- [RAW DATA]:
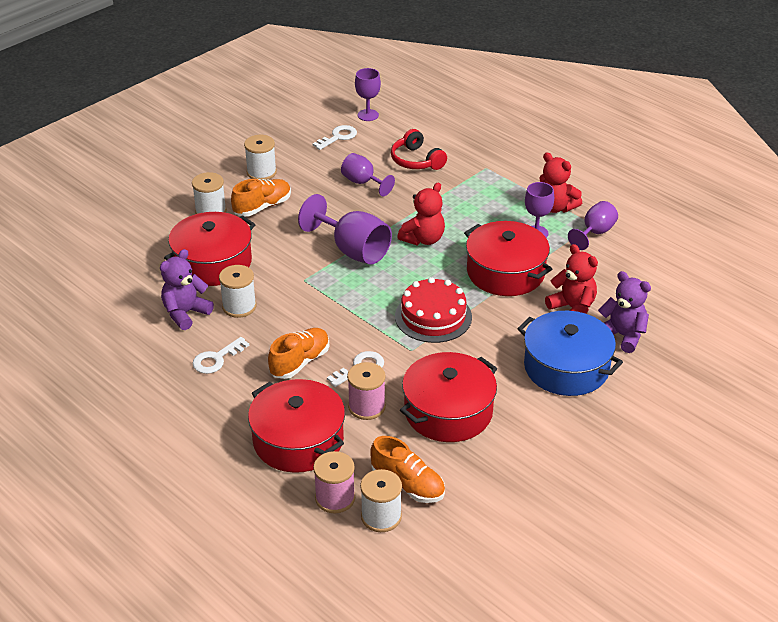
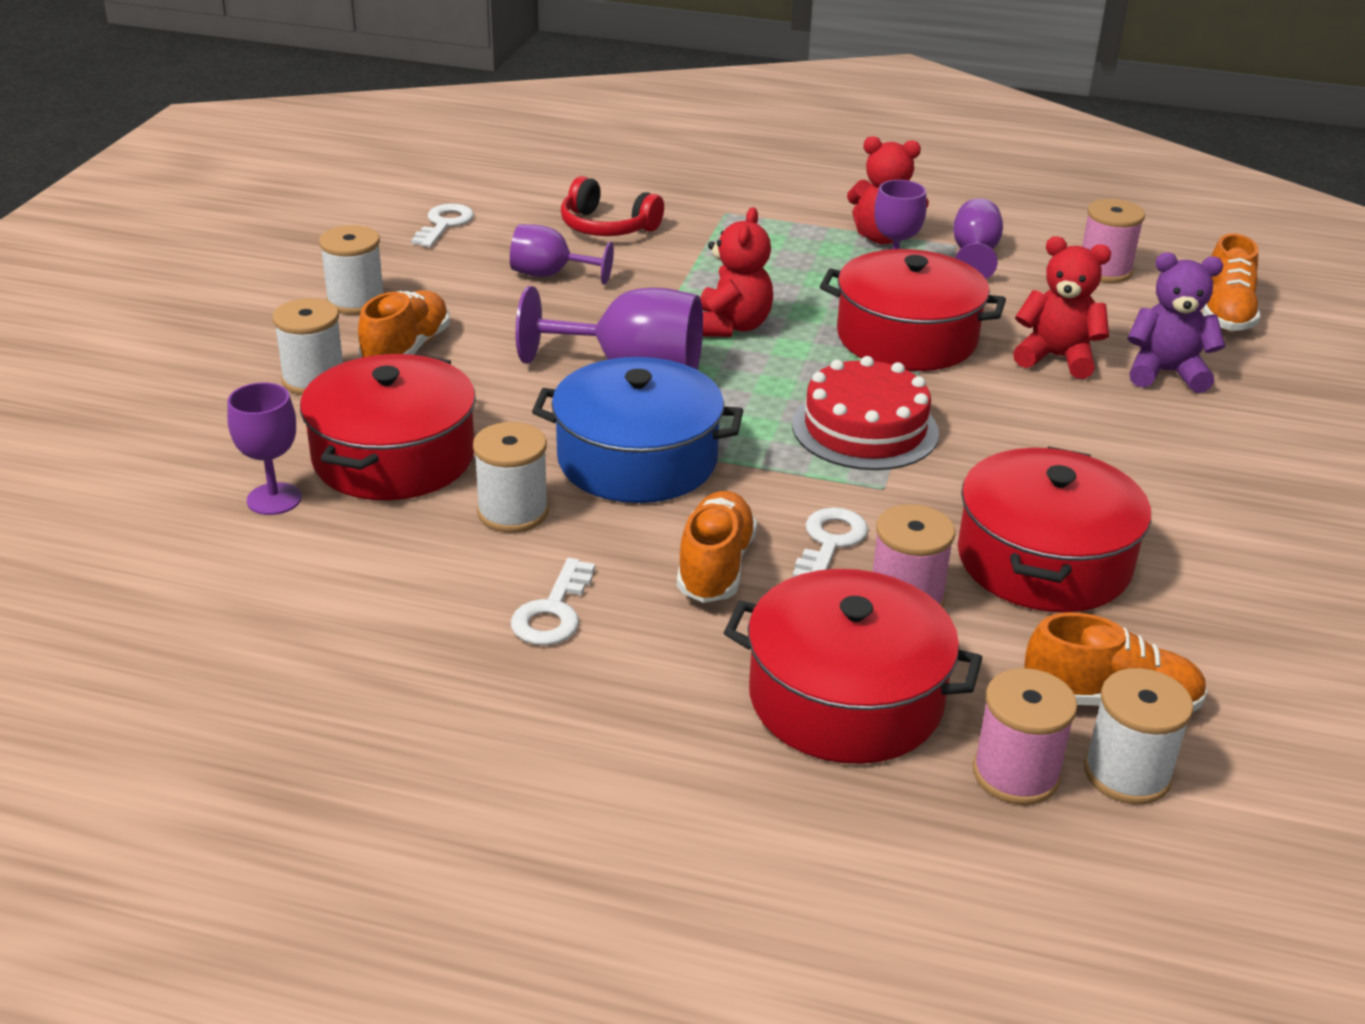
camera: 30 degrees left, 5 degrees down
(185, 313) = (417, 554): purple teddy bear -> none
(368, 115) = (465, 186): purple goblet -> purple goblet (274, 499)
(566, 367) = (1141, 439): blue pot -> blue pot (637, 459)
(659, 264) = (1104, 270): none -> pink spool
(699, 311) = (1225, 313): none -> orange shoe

...

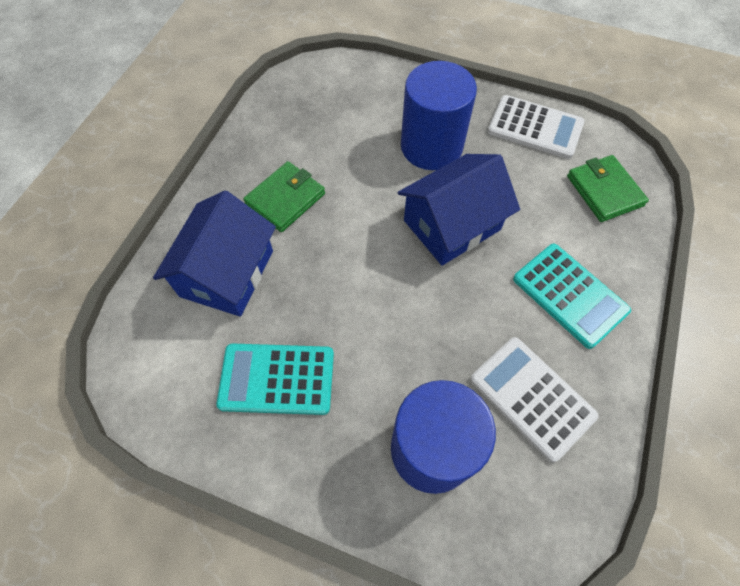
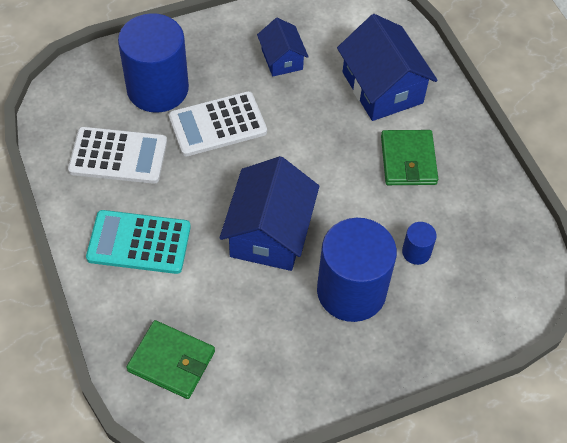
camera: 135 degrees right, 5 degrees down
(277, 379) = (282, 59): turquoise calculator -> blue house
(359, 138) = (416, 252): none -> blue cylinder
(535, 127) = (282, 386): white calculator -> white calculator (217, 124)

- [ASSIGNMENT]:
The answer must consist of every line above that holds the string "purple", copied exactly.

- [EXPECTED ANSWER]:
(185, 313) = (417, 554): purple teddy bear -> none
(368, 115) = (465, 186): purple goblet -> purple goblet (274, 499)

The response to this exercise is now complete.